Scan the following data for lines with "wiadro" and state how many there are, as a number only.

Top of Working data

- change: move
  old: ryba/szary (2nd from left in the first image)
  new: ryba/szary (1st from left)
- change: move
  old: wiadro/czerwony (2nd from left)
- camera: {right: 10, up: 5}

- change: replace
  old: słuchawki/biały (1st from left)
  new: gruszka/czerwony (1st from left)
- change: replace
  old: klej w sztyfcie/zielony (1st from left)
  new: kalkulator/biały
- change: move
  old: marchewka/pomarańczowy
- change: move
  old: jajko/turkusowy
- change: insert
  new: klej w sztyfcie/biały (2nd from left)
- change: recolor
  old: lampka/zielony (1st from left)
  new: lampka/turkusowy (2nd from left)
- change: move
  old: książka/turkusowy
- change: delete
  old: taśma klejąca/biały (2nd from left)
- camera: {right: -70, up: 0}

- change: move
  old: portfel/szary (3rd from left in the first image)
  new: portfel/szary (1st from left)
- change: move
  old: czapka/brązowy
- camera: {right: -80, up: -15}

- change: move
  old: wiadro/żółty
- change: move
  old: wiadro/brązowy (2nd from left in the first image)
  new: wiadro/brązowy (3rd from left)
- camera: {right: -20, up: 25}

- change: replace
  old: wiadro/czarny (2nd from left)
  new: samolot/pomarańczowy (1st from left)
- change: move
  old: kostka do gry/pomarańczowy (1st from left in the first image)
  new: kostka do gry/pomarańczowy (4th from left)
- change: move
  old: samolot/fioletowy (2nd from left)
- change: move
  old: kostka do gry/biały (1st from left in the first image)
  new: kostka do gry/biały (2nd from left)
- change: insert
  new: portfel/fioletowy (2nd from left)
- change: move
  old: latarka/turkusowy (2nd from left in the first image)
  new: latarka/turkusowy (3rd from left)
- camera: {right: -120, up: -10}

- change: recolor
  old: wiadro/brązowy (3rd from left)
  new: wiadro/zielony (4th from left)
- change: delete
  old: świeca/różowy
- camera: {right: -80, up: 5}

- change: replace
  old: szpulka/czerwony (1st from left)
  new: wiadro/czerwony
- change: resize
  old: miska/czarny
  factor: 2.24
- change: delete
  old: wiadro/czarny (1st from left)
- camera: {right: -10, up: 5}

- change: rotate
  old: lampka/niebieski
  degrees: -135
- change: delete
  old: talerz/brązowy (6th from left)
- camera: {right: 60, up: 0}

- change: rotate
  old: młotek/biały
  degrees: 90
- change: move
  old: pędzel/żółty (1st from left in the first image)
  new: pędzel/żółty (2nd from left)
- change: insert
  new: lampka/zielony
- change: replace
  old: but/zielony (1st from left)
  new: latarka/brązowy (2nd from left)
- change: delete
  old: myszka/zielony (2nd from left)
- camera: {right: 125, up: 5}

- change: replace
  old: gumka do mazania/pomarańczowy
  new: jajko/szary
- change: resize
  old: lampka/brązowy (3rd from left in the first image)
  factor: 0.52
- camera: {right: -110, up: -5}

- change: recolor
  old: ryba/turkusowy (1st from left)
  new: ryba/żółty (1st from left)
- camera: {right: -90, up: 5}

Bottom of Working data

* Expected answer
9